### Working data ###
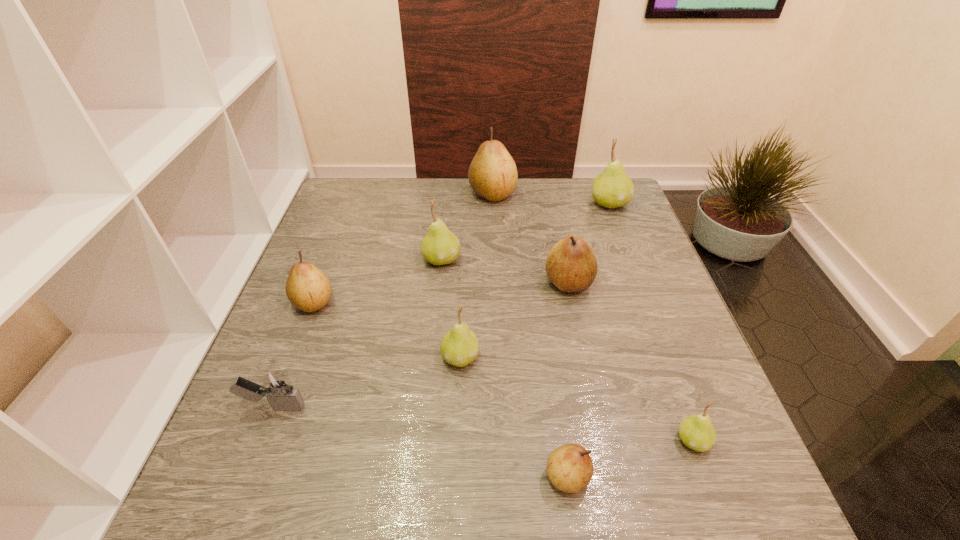
The image size is (960, 540). I want to click on object that is the third closest to the leftmost brown pear, so click(x=459, y=347).

At what (x,y) coordinates should I click in order to perform the action: click on the second closest pear relative to the seventh farthest object. Please return your answer as a coordinate pair (x, y). The width and height of the screenshot is (960, 540). Looking at the image, I should click on (459, 347).

Where is `the fifth closest pear relative to the second farthest green pear`? the fifth closest pear relative to the second farthest green pear is located at coordinates (613, 188).

This screenshot has height=540, width=960. Identify the location of the third closest brown pear to the third smallest brown pear. (308, 288).

Locate which brown pear is the second closest to the smallest green pear. Please provide its 2D coordinates. Your answer should be formatted as a tuple, i.e. [(x, y)], where the tuple contains the x and y coordinates of a point satisfying the conditions above.

[(571, 265)]

Locate which green pear ranks third in proximity to the third nearest pear. Please provide its 2D coordinates. Your answer should be formatted as a tuple, i.e. [(x, y)], where the tuple contains the x and y coordinates of a point satisfying the conditions above.

[(613, 188)]

Identify the location of green pear that is the second closest to the smallest green pear. (440, 246).

In order to click on vacant area that satisfies the following two spatial constraints: 1. on the front side of the nearest green pear; 2. on the right side of the second smallest brown pear in this screenshot , I will do `click(261, 440)`.

The width and height of the screenshot is (960, 540). What are the coordinates of `vacant space that satisfies the following two spatial constraints: 1. on the back side of the farthest green pear; 2. on the right side of the leftmost pear` in the screenshot? It's located at coord(351,204).

Locate an element on the screen. This screenshot has height=540, width=960. free space that satisfies the following two spatial constraints: 1. on the back side of the biggest brown pear; 2. on the left side of the sixth farthest object is located at coordinates (467, 194).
###
> _Directions for this task_
Pick out each line of the records that has the word "Identify" in it, and copy those lines.

> _Expected answer_
This screenshot has height=540, width=960. Identify the location of the third closest brown pear to the third smallest brown pear. (308, 288).
Identify the location of green pear that is the second closest to the smallest green pear. (440, 246).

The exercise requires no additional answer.